Work to complete =>
Output nothing except the lines from the one containing "green book: 8 -> 9" through the final line of the data, both included, typed exactly, minus the pictures.

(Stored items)
········

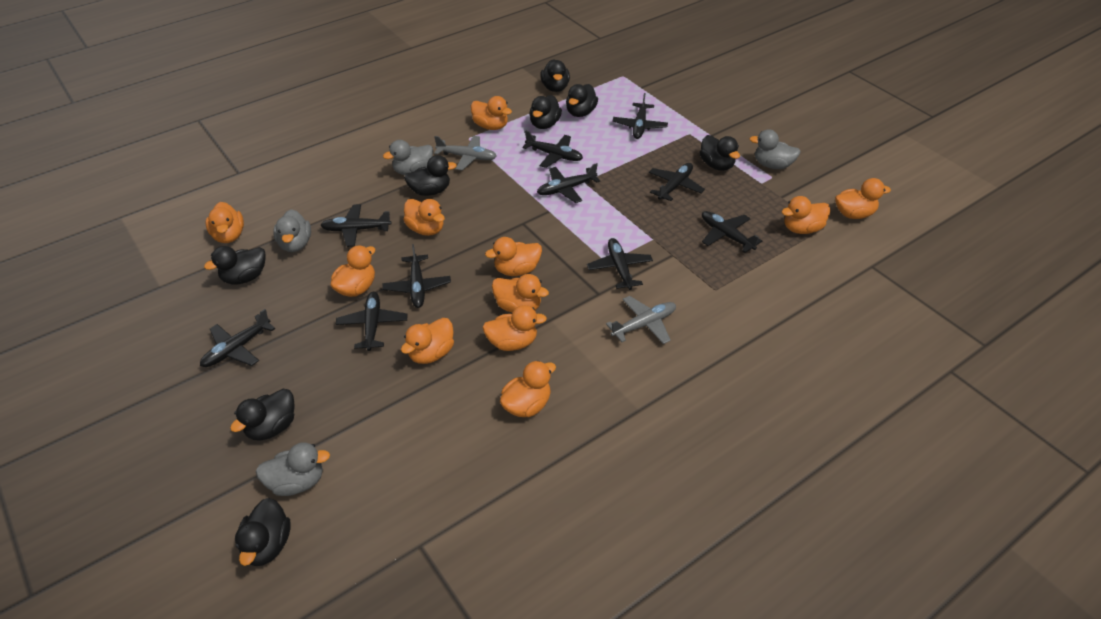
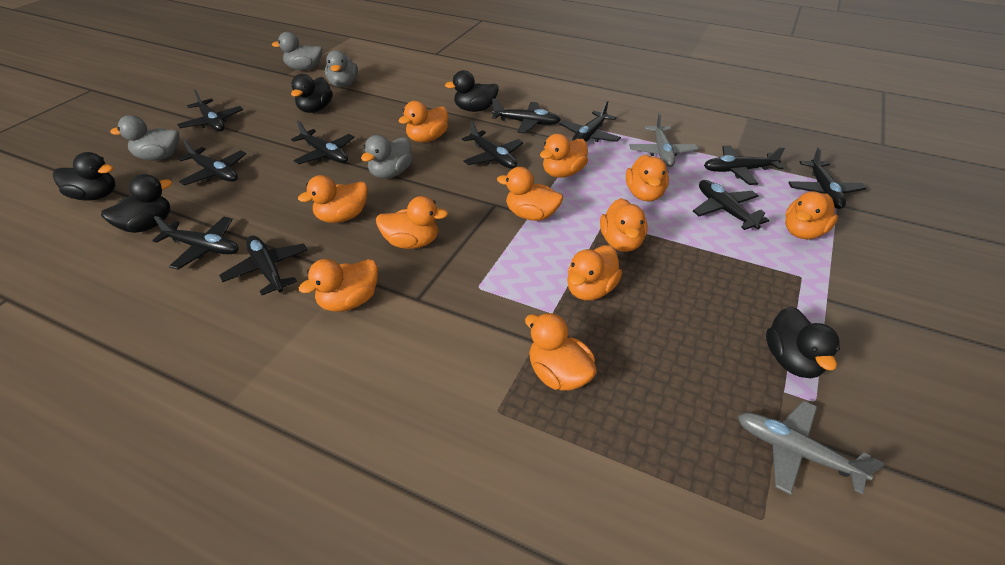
black duck: 8 -> 5
black plane: 10 -> 11

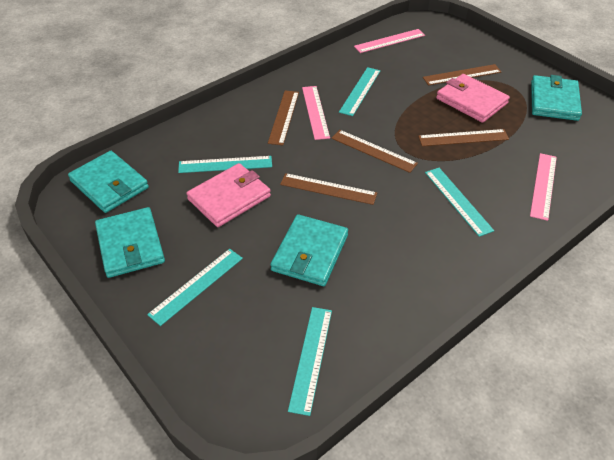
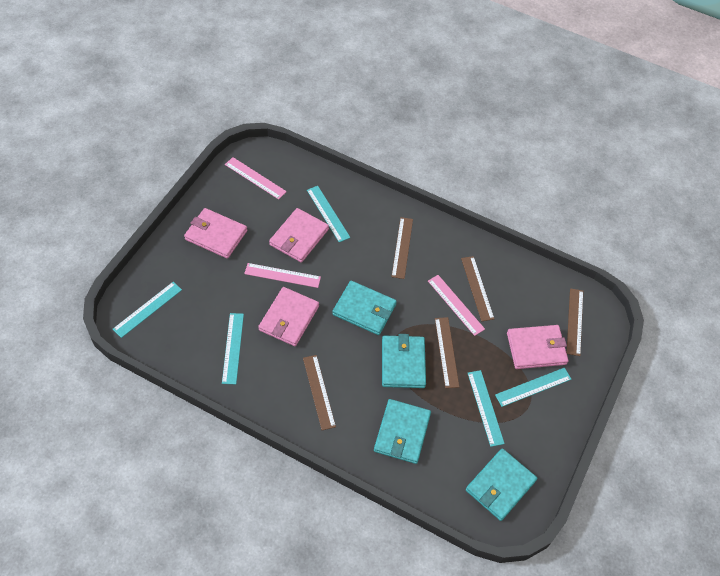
pink wallet: 2 -> 4

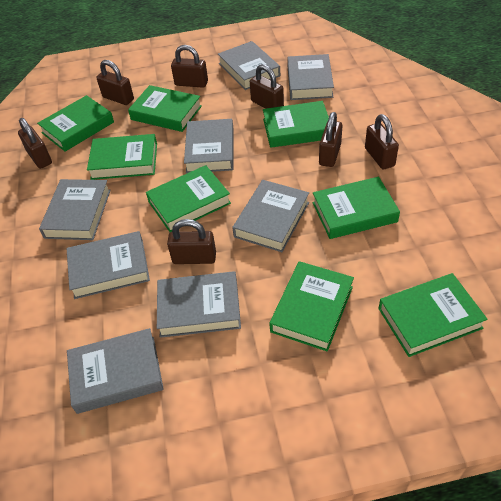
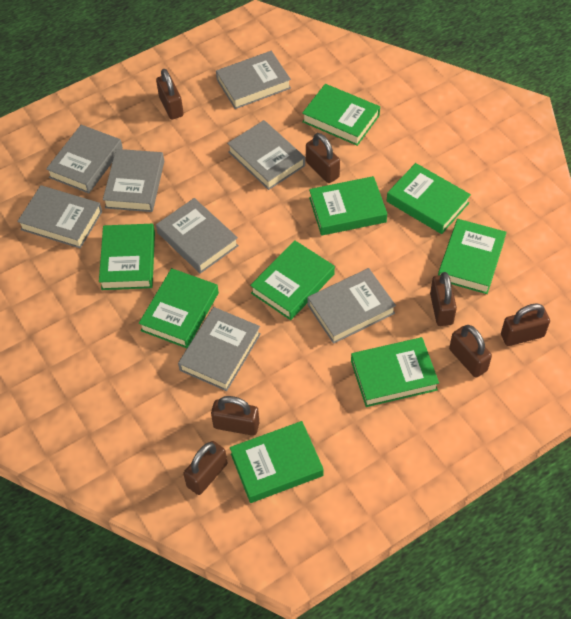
green book: 8 -> 9

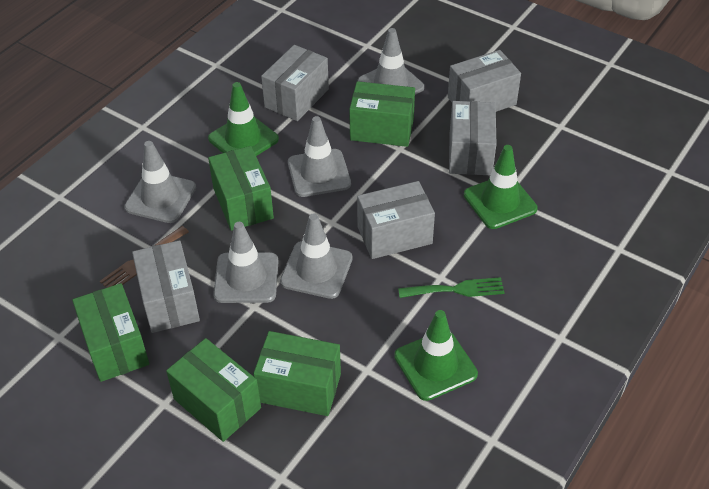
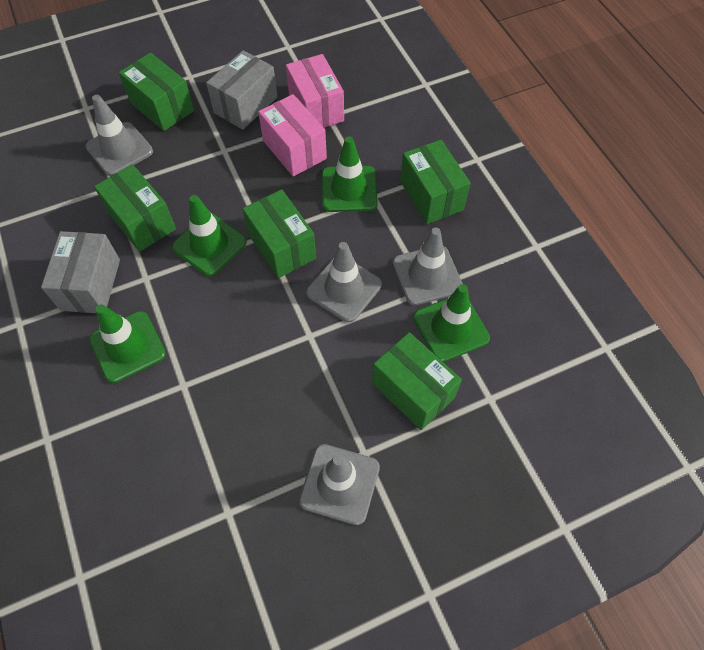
brown fork: 1 -> 0
green fork: 1 -> 0
green traffic cone: 3 -> 4
grey box: 5 -> 2
grey traffic cone: 5 -> 4
pink box: 0 -> 2

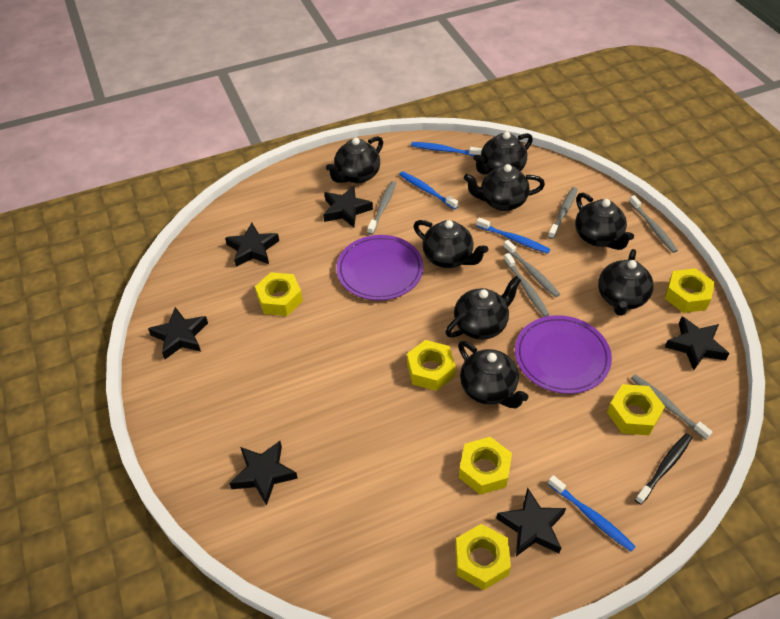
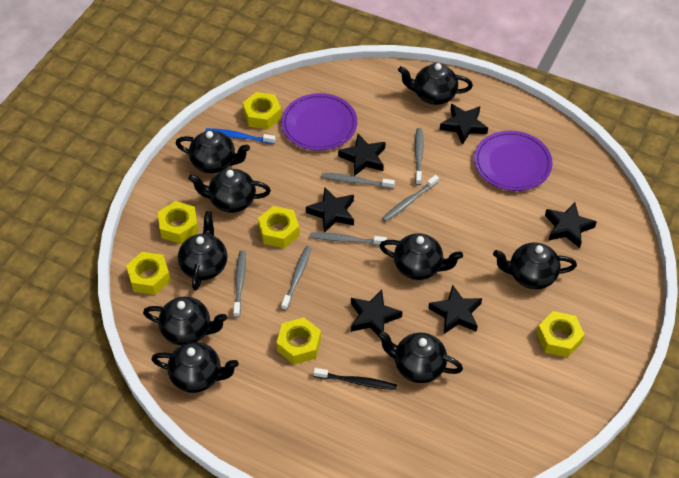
black teapot: 8 -> 9
blue toothbrush: 4 -> 1

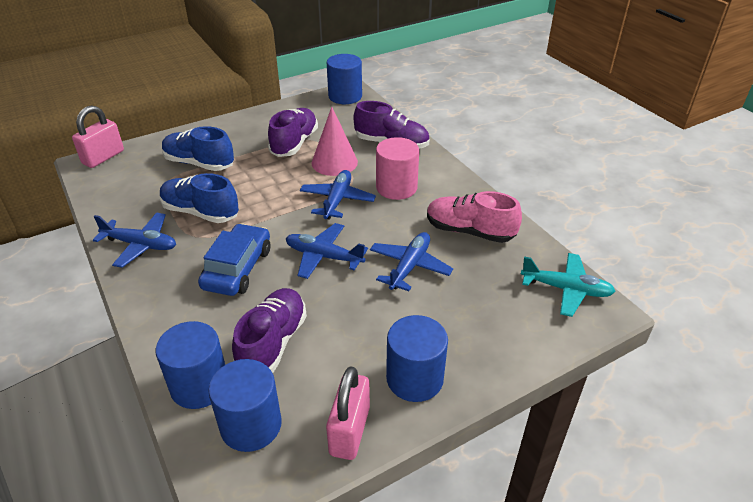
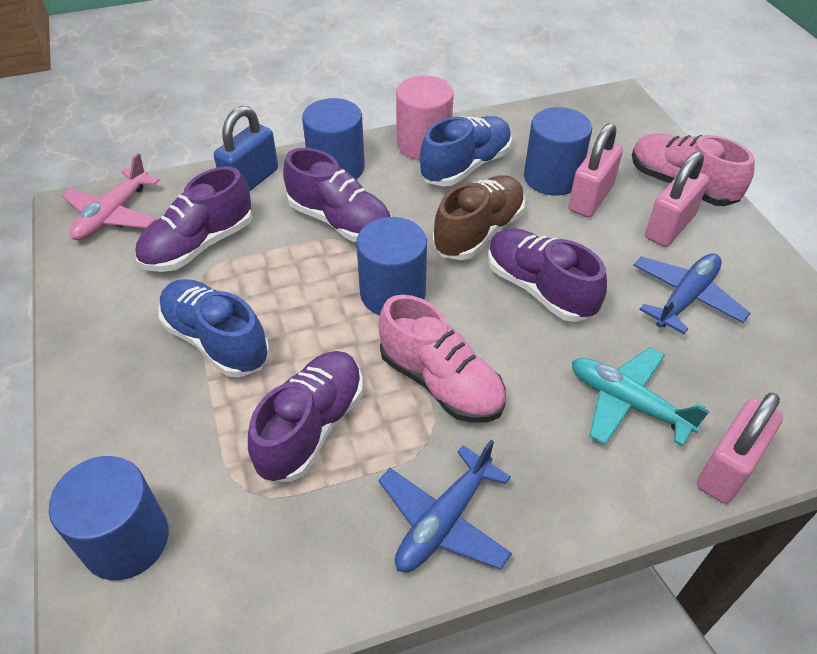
blue car: 1 -> 0
blue padlock: 0 -> 1
blue plane: 4 -> 2
brown shoe: 0 -> 1
pink cone: 1 -> 0
pink padlock: 2 -> 3
pink plane: 0 -> 1
pink shoe: 1 -> 2
purple shoe: 3 -> 4

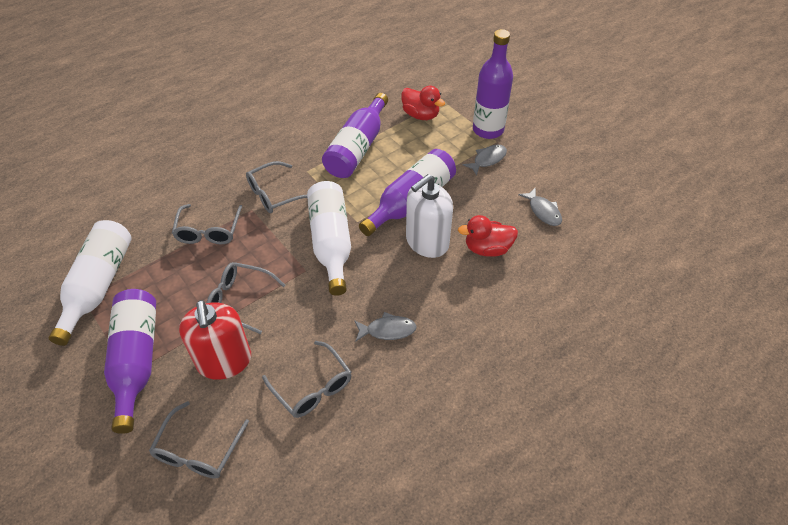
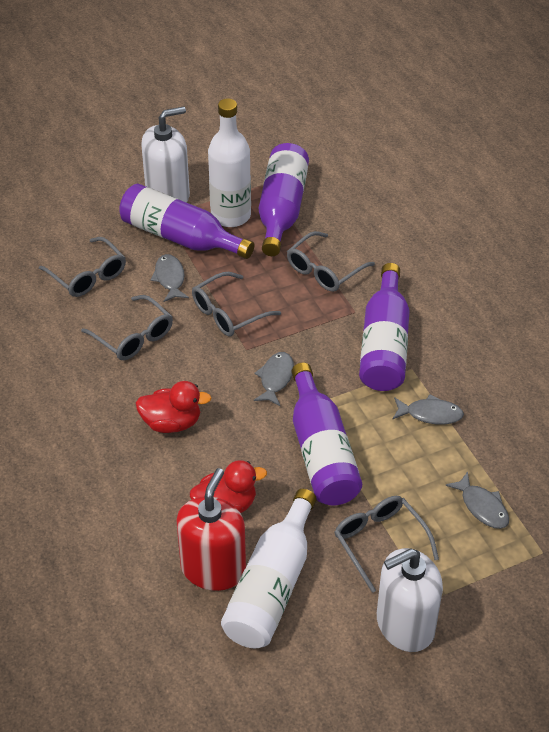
grey fish: 3 -> 4
white soap dispenser: 1 -> 2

········

Answer for this exercise =>
green book: 8 -> 9

brown fork: 1 -> 0
green fork: 1 -> 0
green traffic cone: 3 -> 4
grey box: 5 -> 2
grey traffic cone: 5 -> 4
pink box: 0 -> 2

black teapot: 8 -> 9
blue toothbrush: 4 -> 1

blue car: 1 -> 0
blue padlock: 0 -> 1
blue plane: 4 -> 2
brown shoe: 0 -> 1
pink cone: 1 -> 0
pink padlock: 2 -> 3
pink plane: 0 -> 1
pink shoe: 1 -> 2
purple shoe: 3 -> 4

grey fish: 3 -> 4
white soap dispenser: 1 -> 2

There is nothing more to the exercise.